= REQUIRED TASK =
Count the lines in the material below that contain the string "kern", and give only the number.

** start of INFORMATION SUPPLIED **

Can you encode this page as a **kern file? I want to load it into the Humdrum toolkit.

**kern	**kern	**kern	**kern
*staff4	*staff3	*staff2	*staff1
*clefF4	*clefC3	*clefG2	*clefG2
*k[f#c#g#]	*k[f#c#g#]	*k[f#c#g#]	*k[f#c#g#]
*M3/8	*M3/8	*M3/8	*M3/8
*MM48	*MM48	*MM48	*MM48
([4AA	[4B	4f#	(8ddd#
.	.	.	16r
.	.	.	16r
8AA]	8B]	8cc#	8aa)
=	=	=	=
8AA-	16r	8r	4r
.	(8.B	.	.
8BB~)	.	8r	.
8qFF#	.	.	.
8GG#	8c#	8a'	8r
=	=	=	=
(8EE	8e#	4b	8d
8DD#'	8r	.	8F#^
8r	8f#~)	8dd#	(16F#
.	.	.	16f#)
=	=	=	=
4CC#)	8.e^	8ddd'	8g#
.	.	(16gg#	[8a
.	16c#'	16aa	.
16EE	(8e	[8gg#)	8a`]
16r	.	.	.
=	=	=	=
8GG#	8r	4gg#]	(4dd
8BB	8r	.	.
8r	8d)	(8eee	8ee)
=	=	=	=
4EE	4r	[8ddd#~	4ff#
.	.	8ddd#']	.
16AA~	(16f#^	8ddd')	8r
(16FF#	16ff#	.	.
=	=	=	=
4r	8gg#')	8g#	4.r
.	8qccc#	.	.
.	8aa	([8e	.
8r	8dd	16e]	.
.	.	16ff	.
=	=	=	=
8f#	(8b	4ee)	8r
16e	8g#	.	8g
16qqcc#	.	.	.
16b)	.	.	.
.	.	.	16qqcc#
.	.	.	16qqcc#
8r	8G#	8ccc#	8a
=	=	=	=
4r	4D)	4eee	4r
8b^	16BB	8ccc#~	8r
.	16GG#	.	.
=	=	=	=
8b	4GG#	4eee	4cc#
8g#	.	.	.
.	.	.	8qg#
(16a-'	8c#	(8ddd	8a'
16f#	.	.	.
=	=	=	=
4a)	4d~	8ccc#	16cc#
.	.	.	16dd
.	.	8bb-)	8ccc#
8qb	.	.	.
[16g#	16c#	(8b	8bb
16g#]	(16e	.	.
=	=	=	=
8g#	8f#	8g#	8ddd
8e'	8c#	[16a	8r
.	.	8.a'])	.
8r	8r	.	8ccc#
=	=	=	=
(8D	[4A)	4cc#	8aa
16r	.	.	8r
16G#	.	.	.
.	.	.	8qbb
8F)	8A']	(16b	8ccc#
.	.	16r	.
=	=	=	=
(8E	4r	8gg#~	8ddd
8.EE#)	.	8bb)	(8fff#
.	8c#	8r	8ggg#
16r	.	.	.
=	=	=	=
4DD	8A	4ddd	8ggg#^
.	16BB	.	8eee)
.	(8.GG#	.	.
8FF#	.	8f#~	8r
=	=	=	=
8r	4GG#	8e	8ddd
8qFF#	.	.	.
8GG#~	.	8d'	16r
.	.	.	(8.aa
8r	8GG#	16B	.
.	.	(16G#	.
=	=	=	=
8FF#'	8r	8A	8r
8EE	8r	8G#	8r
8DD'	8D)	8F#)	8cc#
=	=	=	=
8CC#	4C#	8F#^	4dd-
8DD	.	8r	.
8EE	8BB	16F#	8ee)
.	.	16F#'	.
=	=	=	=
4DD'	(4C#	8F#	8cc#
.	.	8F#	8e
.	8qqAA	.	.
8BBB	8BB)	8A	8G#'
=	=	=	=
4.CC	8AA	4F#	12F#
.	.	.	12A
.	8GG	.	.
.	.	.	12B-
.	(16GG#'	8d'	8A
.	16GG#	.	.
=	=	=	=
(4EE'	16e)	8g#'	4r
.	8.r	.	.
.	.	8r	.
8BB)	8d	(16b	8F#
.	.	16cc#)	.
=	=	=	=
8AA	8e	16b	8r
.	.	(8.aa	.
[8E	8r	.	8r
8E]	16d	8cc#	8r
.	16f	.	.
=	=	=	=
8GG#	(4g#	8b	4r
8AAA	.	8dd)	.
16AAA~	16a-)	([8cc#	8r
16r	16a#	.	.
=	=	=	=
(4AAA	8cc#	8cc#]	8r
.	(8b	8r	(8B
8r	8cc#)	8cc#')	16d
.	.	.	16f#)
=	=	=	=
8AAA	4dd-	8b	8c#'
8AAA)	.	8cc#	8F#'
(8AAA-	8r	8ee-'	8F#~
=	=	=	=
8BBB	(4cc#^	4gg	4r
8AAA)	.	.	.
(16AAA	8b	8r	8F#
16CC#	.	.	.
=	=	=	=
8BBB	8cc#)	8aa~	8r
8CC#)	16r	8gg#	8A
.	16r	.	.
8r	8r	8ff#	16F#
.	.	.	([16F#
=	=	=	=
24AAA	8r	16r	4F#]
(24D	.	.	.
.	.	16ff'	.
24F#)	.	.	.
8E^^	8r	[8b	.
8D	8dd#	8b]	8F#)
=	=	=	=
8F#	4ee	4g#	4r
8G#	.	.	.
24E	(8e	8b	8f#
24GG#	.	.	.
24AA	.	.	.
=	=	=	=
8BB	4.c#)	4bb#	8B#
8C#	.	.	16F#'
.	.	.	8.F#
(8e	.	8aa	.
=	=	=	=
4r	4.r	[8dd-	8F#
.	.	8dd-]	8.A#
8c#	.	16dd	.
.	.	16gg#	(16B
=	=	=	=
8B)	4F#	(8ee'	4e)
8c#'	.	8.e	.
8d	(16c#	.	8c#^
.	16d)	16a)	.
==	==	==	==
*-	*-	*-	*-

** end of INFORMATION SUPPLIED **

= SOLUTION TO THIS PROBLEM =
2